Task input:
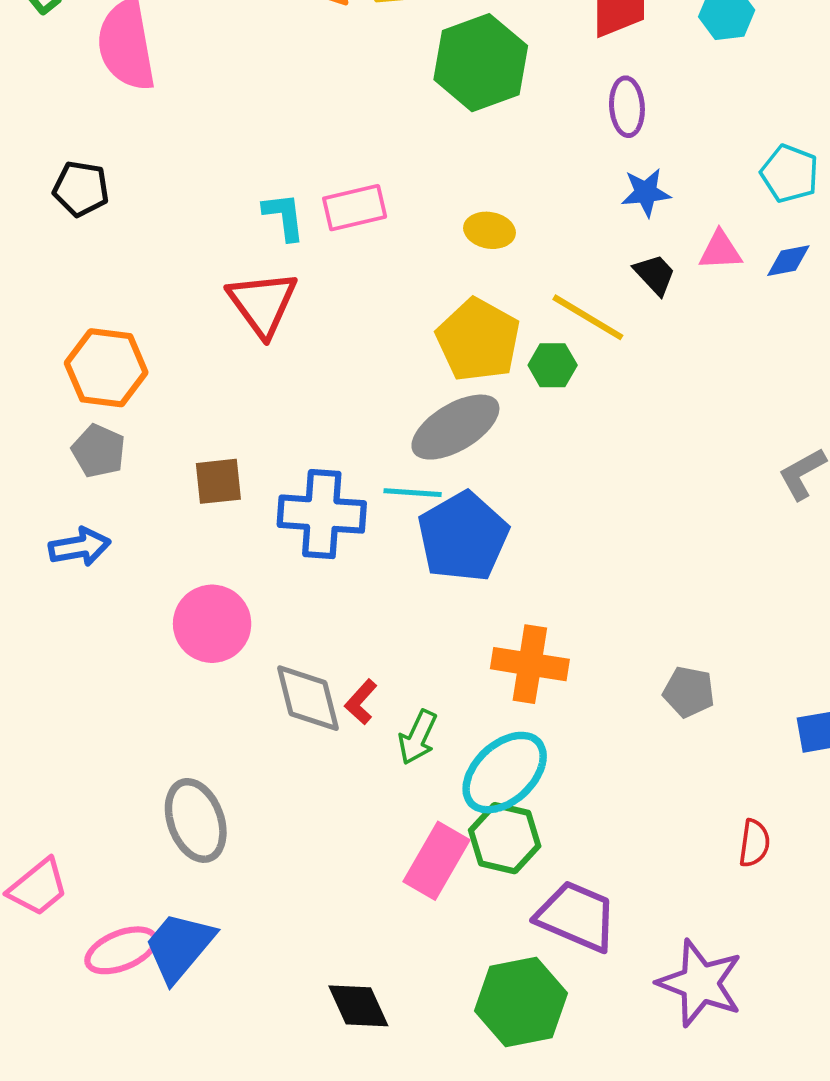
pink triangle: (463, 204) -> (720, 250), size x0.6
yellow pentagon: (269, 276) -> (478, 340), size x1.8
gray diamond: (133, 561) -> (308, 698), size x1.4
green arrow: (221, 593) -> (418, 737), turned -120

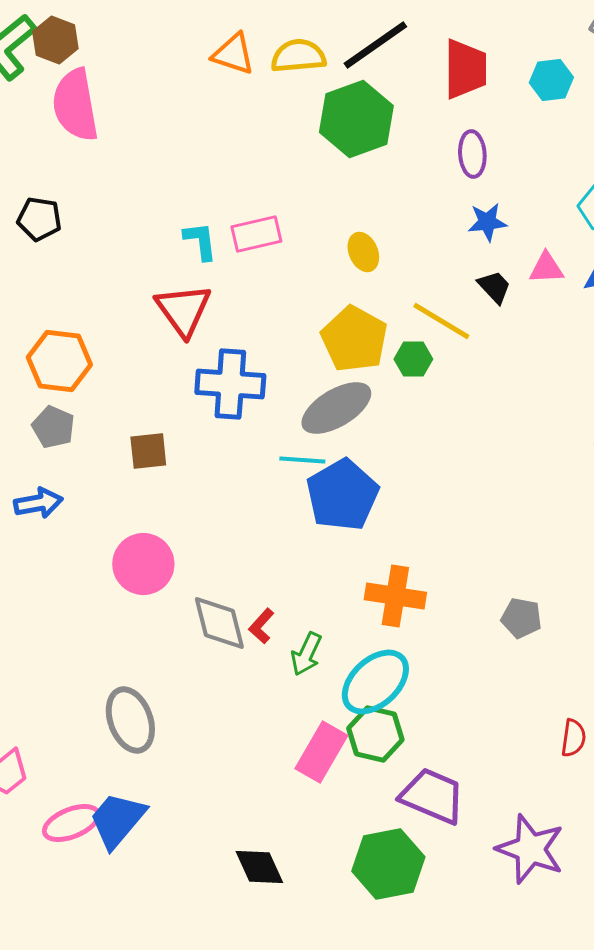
yellow ellipse: (489, 230) -> (363, 252), turned 57
blue cross: (322, 514) -> (230, 384), moved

Instructions to follow:
Find how many lines of the listing include the word "turned", and state that number by itself.

Output below:
2